Exercise data section start

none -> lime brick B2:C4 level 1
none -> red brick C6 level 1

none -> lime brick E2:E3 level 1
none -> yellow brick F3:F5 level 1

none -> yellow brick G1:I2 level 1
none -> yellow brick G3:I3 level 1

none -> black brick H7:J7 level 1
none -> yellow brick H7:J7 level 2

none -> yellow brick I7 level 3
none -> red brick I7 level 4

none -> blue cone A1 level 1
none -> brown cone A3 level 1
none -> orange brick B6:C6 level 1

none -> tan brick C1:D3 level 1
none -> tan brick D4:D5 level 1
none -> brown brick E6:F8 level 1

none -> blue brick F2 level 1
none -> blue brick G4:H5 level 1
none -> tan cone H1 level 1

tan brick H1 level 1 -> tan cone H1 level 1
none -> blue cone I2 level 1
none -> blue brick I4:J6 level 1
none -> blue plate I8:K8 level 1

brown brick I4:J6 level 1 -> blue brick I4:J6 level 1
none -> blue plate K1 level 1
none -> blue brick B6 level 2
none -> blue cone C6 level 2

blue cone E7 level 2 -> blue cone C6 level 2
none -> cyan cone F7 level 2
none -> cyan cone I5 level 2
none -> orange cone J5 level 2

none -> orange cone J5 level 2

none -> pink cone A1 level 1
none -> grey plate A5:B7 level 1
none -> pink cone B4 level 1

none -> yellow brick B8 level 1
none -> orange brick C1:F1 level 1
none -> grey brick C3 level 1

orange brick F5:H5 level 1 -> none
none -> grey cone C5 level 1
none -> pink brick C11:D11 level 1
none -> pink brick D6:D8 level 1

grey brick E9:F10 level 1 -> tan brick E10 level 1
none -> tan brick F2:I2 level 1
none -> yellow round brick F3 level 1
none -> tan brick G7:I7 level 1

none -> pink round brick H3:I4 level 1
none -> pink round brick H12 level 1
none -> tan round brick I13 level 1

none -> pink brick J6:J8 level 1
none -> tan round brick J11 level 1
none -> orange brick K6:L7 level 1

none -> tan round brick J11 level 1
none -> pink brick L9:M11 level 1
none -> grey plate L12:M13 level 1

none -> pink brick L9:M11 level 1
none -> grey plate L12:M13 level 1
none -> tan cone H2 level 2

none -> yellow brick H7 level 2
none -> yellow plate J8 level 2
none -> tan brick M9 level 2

Exercise data section end

→ What is required
Which lines above contain the word "lime"? Copy all of them.

→ Task output
none -> lime brick B2:C4 level 1
none -> lime brick E2:E3 level 1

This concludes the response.